Records shown>
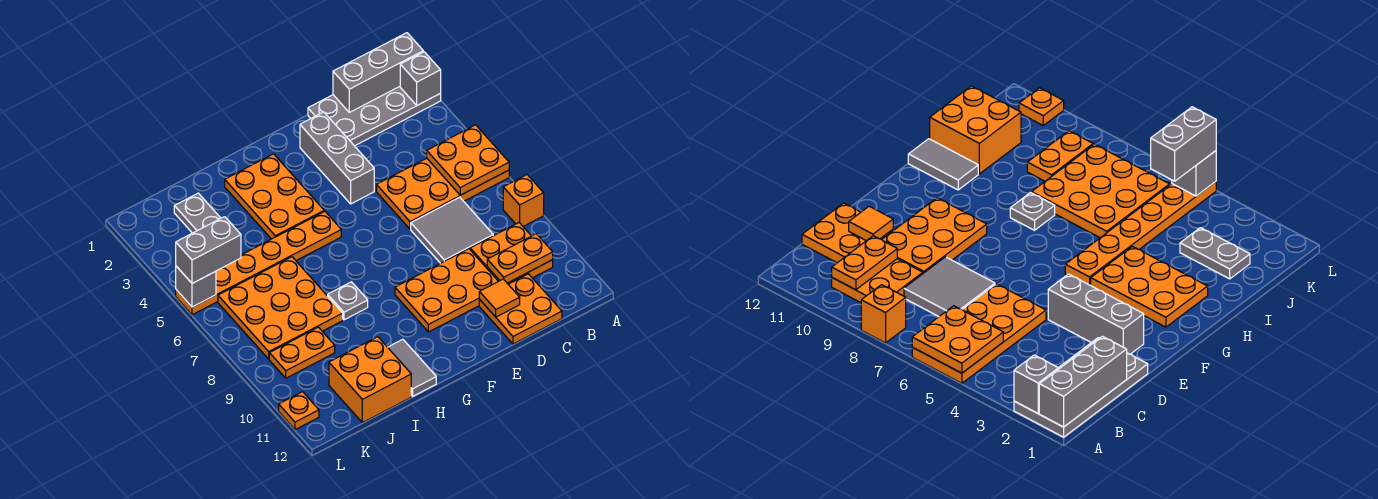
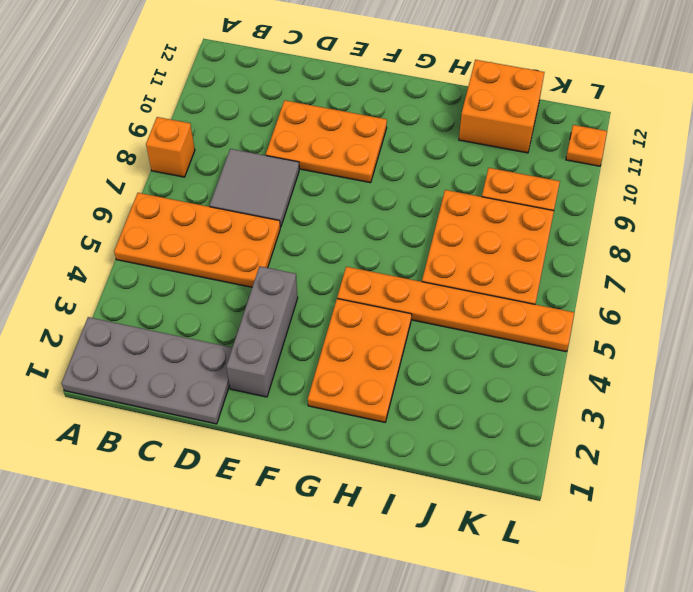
none -> orange 2x2 plate [470,223,553,284]
none -> orange 2x2 plate [479,274,562,344]
none -> grey 1x1 plate [328,282,368,320]

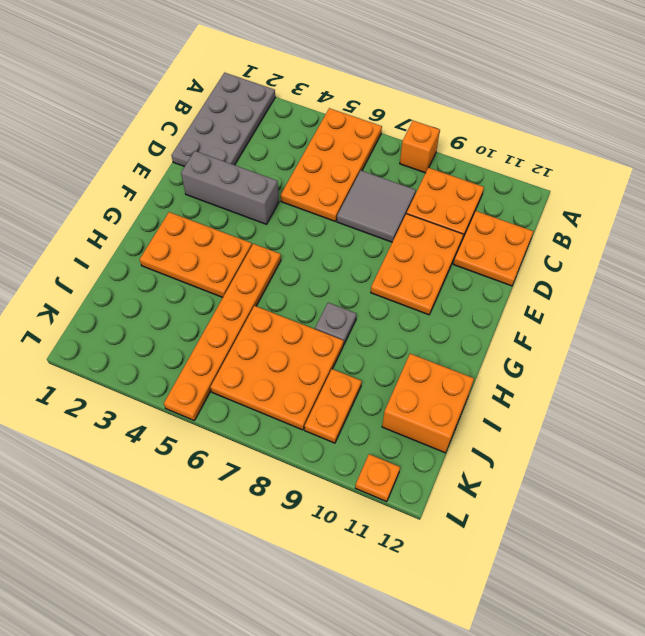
none -> grey 1x2 tile [388,339,436,396]
none -> grey 1x2 plate [174,193,221,233]
none -> grey 1x3 brick [333,33,423,112]

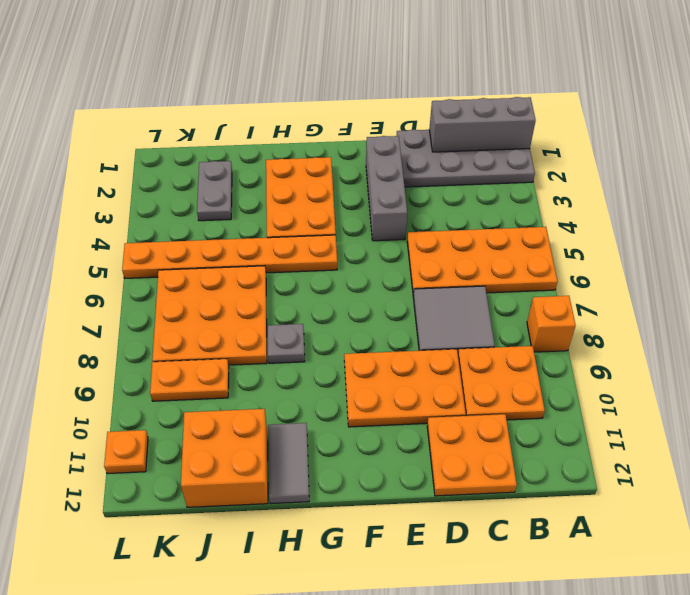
none -> grey 1x1 brick [400,52,441,105]
none -> orange 2x2 plate [427,125,509,195]
none -> orange 1x2 plate [487,234,553,283]

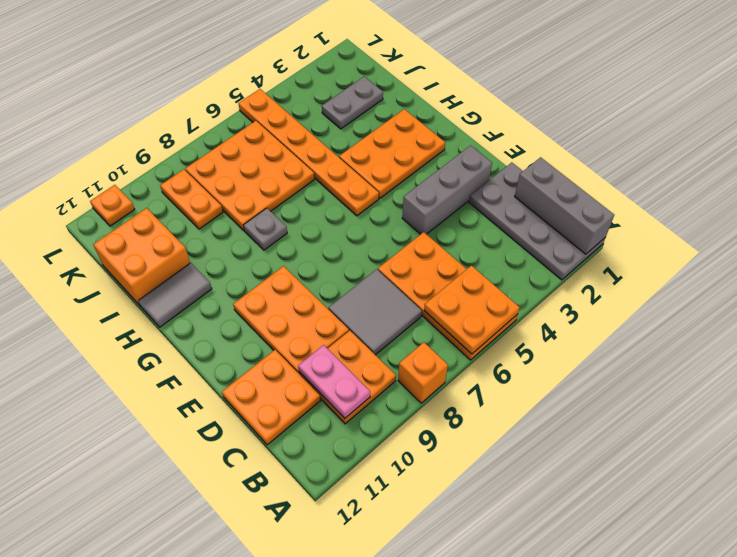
pink 1x2 plate [298,345,370,418] -> orange 1x2 plate [487,234,553,283]
none -> grey 1x1 brick [400,52,441,105]
none -> orange 1x1 tile [479,279,520,317]
none -> grey 1x1 brick [176,266,216,307]

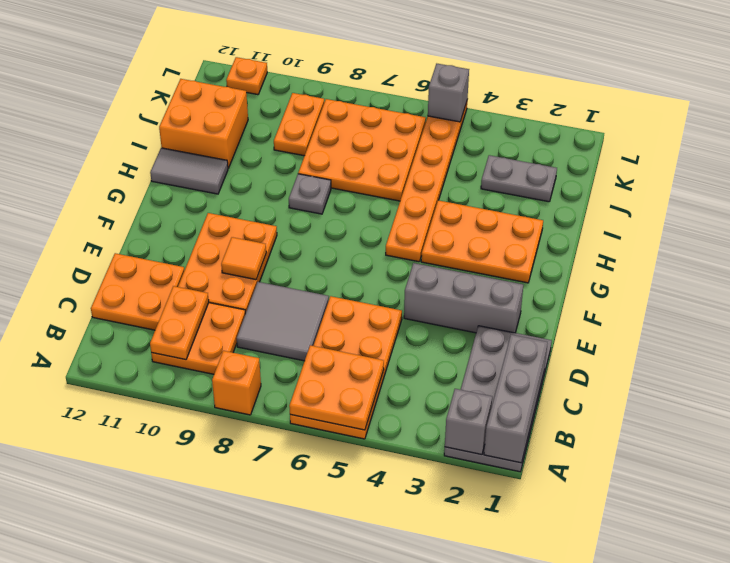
orange 1x1 tile [221,237,266,280] -> orange 1x1 tile moved to [479,279,520,317]
none -> grey 1x2 brick [176,217,241,283]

Directions for this task> Your task is to list each line of the records with the word "tile".

Solution>
none -> grey 1x2 tile [388,339,436,396]
none -> orange 1x1 tile [479,279,520,317]
orange 1x1 tile [221,237,266,280] -> orange 1x1 tile moved to [479,279,520,317]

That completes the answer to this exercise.